## Directions
Every line containing the string "RADIO" should be returned from the records.

## Data for this exercise
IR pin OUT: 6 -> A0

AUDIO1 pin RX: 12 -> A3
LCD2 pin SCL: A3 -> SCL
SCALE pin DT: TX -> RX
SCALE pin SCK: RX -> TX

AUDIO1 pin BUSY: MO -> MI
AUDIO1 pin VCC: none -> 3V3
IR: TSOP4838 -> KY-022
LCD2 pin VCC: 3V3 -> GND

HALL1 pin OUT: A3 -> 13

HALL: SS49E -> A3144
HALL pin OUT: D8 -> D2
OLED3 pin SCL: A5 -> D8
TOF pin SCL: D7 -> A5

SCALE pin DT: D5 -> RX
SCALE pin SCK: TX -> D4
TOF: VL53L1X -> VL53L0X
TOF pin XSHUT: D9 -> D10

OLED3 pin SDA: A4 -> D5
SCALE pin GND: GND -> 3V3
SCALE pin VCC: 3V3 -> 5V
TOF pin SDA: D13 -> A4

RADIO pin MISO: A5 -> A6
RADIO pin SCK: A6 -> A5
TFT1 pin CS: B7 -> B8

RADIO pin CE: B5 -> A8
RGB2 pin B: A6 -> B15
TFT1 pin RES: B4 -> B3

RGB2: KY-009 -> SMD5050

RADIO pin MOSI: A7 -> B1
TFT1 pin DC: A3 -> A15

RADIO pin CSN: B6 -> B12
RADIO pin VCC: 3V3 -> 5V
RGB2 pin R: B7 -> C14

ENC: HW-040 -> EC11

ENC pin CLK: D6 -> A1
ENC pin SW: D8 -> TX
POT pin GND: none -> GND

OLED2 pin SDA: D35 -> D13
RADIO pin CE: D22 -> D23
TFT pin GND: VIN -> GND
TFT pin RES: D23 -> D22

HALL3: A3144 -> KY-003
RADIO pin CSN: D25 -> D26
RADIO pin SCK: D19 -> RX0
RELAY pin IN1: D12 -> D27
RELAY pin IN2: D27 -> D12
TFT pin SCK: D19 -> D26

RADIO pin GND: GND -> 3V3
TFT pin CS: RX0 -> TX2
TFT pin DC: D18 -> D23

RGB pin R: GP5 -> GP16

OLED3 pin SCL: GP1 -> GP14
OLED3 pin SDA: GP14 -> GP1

## Response
RADIO pin MISO: A5 -> A6
RADIO pin SCK: A6 -> A5
RADIO pin CE: B5 -> A8
RADIO pin MOSI: A7 -> B1
RADIO pin CSN: B6 -> B12
RADIO pin VCC: 3V3 -> 5V
RADIO pin CE: D22 -> D23
RADIO pin CSN: D25 -> D26
RADIO pin SCK: D19 -> RX0
RADIO pin GND: GND -> 3V3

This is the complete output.